* HOW TO COMPLETE THIS TASK: In this exercise, the data must be written out exactly.

* INPUT FOR THIS TASK:
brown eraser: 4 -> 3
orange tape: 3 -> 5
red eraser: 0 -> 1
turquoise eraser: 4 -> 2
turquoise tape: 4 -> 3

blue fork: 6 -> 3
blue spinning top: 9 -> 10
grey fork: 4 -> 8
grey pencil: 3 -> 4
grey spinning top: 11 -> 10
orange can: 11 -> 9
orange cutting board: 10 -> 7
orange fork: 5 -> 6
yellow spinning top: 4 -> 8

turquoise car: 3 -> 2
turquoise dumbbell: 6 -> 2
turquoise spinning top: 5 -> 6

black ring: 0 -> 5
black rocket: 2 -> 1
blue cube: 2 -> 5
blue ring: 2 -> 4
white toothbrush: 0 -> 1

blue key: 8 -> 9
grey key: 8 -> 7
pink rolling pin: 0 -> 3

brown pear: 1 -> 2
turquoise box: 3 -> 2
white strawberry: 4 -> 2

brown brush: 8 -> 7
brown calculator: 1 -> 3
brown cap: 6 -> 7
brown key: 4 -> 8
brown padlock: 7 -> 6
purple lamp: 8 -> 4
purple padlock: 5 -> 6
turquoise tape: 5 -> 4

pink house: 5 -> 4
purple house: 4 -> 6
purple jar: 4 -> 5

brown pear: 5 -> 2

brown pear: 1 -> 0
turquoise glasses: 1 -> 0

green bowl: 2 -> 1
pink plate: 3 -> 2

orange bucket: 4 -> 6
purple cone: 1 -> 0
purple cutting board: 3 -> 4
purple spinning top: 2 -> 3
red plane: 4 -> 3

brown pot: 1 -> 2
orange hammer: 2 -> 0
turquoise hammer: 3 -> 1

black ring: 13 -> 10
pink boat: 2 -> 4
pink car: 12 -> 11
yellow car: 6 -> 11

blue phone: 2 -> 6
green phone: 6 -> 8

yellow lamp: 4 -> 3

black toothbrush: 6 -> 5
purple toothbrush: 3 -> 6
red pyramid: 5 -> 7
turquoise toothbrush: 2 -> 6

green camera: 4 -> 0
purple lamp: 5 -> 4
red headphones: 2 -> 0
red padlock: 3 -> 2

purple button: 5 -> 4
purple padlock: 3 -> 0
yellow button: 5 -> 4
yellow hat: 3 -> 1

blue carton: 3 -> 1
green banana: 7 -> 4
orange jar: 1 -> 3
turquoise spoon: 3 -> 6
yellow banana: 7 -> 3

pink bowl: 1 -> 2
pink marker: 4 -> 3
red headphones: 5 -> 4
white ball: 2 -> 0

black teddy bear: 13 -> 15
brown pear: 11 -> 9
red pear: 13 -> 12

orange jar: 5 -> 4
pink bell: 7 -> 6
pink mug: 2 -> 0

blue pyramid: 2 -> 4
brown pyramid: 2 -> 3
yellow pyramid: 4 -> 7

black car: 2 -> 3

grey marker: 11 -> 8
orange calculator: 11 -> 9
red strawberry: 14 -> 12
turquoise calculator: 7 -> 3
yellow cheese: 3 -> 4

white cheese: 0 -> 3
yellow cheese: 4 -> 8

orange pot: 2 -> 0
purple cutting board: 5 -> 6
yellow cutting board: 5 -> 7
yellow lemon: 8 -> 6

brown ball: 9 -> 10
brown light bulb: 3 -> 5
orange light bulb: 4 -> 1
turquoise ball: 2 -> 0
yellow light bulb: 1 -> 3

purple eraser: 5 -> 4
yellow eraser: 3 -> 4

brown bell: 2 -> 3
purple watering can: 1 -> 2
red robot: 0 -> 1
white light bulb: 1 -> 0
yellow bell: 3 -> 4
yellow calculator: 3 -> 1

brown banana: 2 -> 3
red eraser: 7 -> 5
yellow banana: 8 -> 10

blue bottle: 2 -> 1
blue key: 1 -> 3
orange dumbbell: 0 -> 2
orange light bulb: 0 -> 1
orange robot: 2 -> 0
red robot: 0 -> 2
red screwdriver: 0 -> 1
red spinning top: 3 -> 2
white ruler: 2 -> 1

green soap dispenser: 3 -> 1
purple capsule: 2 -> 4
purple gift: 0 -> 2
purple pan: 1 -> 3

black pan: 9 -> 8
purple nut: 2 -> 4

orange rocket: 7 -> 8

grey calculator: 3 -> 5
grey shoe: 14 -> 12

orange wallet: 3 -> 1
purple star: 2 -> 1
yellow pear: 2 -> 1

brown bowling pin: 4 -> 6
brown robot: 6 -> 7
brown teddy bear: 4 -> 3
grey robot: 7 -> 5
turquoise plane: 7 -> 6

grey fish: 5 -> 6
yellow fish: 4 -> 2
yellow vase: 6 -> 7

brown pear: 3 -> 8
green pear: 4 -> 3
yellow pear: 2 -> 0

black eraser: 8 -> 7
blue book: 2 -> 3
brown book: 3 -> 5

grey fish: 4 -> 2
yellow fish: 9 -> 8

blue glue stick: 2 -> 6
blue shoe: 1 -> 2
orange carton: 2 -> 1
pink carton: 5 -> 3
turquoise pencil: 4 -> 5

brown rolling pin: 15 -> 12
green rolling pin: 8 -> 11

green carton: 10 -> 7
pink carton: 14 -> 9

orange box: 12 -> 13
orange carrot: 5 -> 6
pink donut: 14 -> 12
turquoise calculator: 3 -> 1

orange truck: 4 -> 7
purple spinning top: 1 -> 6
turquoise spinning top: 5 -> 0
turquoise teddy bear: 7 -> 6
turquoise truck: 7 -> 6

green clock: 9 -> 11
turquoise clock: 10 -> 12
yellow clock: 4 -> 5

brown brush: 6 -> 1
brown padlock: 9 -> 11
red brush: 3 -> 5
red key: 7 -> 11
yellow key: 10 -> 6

* RESPONSE:
brown eraser: 4 -> 3
orange tape: 3 -> 5
red eraser: 0 -> 1
turquoise eraser: 4 -> 2
turquoise tape: 4 -> 3

blue fork: 6 -> 3
blue spinning top: 9 -> 10
grey fork: 4 -> 8
grey pencil: 3 -> 4
grey spinning top: 11 -> 10
orange can: 11 -> 9
orange cutting board: 10 -> 7
orange fork: 5 -> 6
yellow spinning top: 4 -> 8

turquoise car: 3 -> 2
turquoise dumbbell: 6 -> 2
turquoise spinning top: 5 -> 6

black ring: 0 -> 5
black rocket: 2 -> 1
blue cube: 2 -> 5
blue ring: 2 -> 4
white toothbrush: 0 -> 1

blue key: 8 -> 9
grey key: 8 -> 7
pink rolling pin: 0 -> 3

brown pear: 1 -> 2
turquoise box: 3 -> 2
white strawberry: 4 -> 2

brown brush: 8 -> 7
brown calculator: 1 -> 3
brown cap: 6 -> 7
brown key: 4 -> 8
brown padlock: 7 -> 6
purple lamp: 8 -> 4
purple padlock: 5 -> 6
turquoise tape: 5 -> 4

pink house: 5 -> 4
purple house: 4 -> 6
purple jar: 4 -> 5

brown pear: 5 -> 2

brown pear: 1 -> 0
turquoise glasses: 1 -> 0

green bowl: 2 -> 1
pink plate: 3 -> 2

orange bucket: 4 -> 6
purple cone: 1 -> 0
purple cutting board: 3 -> 4
purple spinning top: 2 -> 3
red plane: 4 -> 3

brown pot: 1 -> 2
orange hammer: 2 -> 0
turquoise hammer: 3 -> 1

black ring: 13 -> 10
pink boat: 2 -> 4
pink car: 12 -> 11
yellow car: 6 -> 11

blue phone: 2 -> 6
green phone: 6 -> 8

yellow lamp: 4 -> 3

black toothbrush: 6 -> 5
purple toothbrush: 3 -> 6
red pyramid: 5 -> 7
turquoise toothbrush: 2 -> 6

green camera: 4 -> 0
purple lamp: 5 -> 4
red headphones: 2 -> 0
red padlock: 3 -> 2

purple button: 5 -> 4
purple padlock: 3 -> 0
yellow button: 5 -> 4
yellow hat: 3 -> 1

blue carton: 3 -> 1
green banana: 7 -> 4
orange jar: 1 -> 3
turquoise spoon: 3 -> 6
yellow banana: 7 -> 3

pink bowl: 1 -> 2
pink marker: 4 -> 3
red headphones: 5 -> 4
white ball: 2 -> 0

black teddy bear: 13 -> 15
brown pear: 11 -> 9
red pear: 13 -> 12

orange jar: 5 -> 4
pink bell: 7 -> 6
pink mug: 2 -> 0

blue pyramid: 2 -> 4
brown pyramid: 2 -> 3
yellow pyramid: 4 -> 7

black car: 2 -> 3

grey marker: 11 -> 8
orange calculator: 11 -> 9
red strawberry: 14 -> 12
turquoise calculator: 7 -> 3
yellow cheese: 3 -> 4

white cheese: 0 -> 3
yellow cheese: 4 -> 8

orange pot: 2 -> 0
purple cutting board: 5 -> 6
yellow cutting board: 5 -> 7
yellow lemon: 8 -> 6

brown ball: 9 -> 10
brown light bulb: 3 -> 5
orange light bulb: 4 -> 1
turquoise ball: 2 -> 0
yellow light bulb: 1 -> 3

purple eraser: 5 -> 4
yellow eraser: 3 -> 4

brown bell: 2 -> 3
purple watering can: 1 -> 2
red robot: 0 -> 1
white light bulb: 1 -> 0
yellow bell: 3 -> 4
yellow calculator: 3 -> 1

brown banana: 2 -> 3
red eraser: 7 -> 5
yellow banana: 8 -> 10

blue bottle: 2 -> 1
blue key: 1 -> 3
orange dumbbell: 0 -> 2
orange light bulb: 0 -> 1
orange robot: 2 -> 0
red robot: 0 -> 2
red screwdriver: 0 -> 1
red spinning top: 3 -> 2
white ruler: 2 -> 1

green soap dispenser: 3 -> 1
purple capsule: 2 -> 4
purple gift: 0 -> 2
purple pan: 1 -> 3

black pan: 9 -> 8
purple nut: 2 -> 4

orange rocket: 7 -> 8

grey calculator: 3 -> 5
grey shoe: 14 -> 12

orange wallet: 3 -> 1
purple star: 2 -> 1
yellow pear: 2 -> 1

brown bowling pin: 4 -> 6
brown robot: 6 -> 7
brown teddy bear: 4 -> 3
grey robot: 7 -> 5
turquoise plane: 7 -> 6

grey fish: 5 -> 6
yellow fish: 4 -> 2
yellow vase: 6 -> 7

brown pear: 3 -> 8
green pear: 4 -> 3
yellow pear: 2 -> 0

black eraser: 8 -> 7
blue book: 2 -> 3
brown book: 3 -> 5

grey fish: 4 -> 2
yellow fish: 9 -> 8

blue glue stick: 2 -> 6
blue shoe: 1 -> 2
orange carton: 2 -> 1
pink carton: 5 -> 3
turquoise pencil: 4 -> 5

brown rolling pin: 15 -> 12
green rolling pin: 8 -> 11

green carton: 10 -> 7
pink carton: 14 -> 9

orange box: 12 -> 13
orange carrot: 5 -> 6
pink donut: 14 -> 12
turquoise calculator: 3 -> 1

orange truck: 4 -> 7
purple spinning top: 1 -> 6
turquoise spinning top: 5 -> 0
turquoise teddy bear: 7 -> 6
turquoise truck: 7 -> 6

green clock: 9 -> 11
turquoise clock: 10 -> 12
yellow clock: 4 -> 5

brown brush: 6 -> 1
brown padlock: 9 -> 11
red brush: 3 -> 5
red key: 7 -> 11
yellow key: 10 -> 6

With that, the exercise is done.